What is needed. Return every line in the listing below that contains the string "kern".

Data supplied.
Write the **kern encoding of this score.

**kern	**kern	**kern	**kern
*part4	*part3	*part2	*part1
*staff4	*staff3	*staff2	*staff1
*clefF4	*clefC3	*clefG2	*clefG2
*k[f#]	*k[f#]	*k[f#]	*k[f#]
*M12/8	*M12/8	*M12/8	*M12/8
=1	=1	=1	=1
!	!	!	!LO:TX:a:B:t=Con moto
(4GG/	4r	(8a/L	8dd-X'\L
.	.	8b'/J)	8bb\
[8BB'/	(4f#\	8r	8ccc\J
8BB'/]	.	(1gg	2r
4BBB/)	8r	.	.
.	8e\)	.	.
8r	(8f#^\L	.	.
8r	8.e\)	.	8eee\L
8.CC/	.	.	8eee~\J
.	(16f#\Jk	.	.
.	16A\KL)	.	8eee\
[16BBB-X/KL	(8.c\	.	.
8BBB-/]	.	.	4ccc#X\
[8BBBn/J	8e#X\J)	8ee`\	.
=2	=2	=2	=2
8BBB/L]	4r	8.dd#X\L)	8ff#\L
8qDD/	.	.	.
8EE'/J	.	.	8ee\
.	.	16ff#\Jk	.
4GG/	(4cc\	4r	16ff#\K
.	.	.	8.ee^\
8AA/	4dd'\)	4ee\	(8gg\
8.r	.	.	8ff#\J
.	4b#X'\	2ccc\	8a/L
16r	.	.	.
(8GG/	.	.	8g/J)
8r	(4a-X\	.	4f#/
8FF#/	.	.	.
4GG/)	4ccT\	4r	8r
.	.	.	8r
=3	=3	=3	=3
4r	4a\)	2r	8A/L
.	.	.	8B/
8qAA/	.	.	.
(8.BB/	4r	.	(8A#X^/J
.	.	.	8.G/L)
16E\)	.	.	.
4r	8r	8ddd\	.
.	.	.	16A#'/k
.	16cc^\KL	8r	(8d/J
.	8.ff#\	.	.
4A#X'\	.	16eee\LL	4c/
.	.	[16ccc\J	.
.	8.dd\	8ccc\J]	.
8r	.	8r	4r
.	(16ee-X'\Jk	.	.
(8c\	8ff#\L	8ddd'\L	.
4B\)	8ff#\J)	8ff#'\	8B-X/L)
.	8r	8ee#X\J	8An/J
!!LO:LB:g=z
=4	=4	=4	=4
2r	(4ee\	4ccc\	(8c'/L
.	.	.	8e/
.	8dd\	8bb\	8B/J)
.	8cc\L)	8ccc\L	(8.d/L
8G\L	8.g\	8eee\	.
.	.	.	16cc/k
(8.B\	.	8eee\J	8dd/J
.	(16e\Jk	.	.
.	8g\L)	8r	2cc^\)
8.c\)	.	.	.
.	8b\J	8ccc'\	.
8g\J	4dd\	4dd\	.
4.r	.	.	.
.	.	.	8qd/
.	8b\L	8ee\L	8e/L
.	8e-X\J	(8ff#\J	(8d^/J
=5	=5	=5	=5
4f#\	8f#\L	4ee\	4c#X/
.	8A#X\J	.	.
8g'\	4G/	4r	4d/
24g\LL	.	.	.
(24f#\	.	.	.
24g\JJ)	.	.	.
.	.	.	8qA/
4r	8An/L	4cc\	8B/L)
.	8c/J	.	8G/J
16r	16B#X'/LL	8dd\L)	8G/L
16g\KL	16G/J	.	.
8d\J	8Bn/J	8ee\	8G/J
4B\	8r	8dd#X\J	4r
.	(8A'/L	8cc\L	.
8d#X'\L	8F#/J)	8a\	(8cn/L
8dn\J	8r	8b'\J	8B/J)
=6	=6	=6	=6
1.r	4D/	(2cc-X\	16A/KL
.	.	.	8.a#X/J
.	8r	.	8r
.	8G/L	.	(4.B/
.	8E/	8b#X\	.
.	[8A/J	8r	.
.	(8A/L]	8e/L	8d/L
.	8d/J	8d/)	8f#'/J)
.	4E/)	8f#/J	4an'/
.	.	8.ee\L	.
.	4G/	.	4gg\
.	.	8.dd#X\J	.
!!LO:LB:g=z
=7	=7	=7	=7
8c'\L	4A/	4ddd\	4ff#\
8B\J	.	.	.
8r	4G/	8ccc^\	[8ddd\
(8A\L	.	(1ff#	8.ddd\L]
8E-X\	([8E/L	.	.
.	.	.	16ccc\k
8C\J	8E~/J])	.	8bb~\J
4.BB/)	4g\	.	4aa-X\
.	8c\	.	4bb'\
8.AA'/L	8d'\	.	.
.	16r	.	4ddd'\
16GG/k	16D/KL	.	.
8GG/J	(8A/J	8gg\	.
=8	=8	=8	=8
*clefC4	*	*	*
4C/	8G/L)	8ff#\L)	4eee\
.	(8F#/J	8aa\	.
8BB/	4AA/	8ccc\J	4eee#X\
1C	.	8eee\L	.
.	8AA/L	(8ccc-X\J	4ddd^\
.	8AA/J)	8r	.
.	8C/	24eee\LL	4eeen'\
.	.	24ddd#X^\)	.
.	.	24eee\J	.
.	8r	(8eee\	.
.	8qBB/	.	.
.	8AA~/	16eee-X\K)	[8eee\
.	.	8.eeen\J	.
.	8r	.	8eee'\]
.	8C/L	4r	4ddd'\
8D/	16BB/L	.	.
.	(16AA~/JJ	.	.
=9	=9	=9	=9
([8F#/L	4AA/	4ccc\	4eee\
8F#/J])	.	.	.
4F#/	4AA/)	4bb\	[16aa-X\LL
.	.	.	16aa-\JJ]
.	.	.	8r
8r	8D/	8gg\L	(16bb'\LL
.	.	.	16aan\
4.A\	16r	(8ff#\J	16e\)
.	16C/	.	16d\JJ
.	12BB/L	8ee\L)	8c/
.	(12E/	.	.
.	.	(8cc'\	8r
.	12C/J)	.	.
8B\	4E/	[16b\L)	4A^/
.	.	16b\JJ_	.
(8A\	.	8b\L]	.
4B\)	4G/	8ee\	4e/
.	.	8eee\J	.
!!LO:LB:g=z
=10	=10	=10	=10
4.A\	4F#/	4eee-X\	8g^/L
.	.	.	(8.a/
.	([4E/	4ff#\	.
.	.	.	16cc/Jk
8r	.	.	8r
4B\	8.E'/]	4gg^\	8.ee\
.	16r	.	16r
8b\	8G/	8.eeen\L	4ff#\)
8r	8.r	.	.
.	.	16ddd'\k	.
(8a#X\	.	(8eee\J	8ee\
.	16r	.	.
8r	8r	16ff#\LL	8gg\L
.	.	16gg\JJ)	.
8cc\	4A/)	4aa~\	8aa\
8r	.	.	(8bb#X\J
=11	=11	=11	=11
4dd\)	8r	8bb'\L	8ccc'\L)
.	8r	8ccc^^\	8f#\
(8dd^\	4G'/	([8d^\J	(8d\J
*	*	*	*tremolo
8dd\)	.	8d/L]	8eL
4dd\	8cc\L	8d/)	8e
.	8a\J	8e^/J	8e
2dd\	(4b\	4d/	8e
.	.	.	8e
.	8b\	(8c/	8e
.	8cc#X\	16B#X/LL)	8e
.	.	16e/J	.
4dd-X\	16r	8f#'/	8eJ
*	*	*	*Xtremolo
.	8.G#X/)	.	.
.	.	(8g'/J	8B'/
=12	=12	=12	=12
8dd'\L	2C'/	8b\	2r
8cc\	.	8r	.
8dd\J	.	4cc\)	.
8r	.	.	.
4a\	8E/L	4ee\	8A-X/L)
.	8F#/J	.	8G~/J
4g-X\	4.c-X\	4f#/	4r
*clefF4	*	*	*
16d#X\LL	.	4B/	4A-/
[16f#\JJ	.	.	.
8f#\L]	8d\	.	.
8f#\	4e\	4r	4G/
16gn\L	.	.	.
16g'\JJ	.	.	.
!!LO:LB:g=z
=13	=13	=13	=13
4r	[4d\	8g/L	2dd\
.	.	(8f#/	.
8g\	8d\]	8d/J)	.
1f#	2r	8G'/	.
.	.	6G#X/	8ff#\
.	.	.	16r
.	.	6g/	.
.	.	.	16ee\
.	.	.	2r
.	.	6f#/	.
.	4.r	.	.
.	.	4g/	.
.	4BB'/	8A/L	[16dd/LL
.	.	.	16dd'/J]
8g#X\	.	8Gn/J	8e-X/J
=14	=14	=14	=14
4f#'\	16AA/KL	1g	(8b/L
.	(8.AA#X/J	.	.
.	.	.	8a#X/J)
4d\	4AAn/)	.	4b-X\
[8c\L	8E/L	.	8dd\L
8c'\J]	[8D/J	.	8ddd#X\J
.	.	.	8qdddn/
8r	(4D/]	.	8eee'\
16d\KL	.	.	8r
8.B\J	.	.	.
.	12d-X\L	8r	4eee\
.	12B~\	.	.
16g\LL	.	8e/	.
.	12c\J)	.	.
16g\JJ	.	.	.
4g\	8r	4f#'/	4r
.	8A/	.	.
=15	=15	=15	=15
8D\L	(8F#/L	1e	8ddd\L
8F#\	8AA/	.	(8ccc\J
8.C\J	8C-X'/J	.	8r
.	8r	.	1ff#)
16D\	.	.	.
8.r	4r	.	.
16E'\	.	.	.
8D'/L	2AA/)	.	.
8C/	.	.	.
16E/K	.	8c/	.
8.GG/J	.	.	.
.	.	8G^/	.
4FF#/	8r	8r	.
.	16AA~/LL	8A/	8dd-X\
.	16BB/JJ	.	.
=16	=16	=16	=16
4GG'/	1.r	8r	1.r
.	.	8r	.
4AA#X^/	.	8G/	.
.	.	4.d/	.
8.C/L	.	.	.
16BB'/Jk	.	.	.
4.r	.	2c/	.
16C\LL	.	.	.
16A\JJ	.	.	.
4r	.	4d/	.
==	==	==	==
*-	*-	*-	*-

Solution for this task.
Write the **kern encoding of this score.
**kern	**kern	**kern	**kern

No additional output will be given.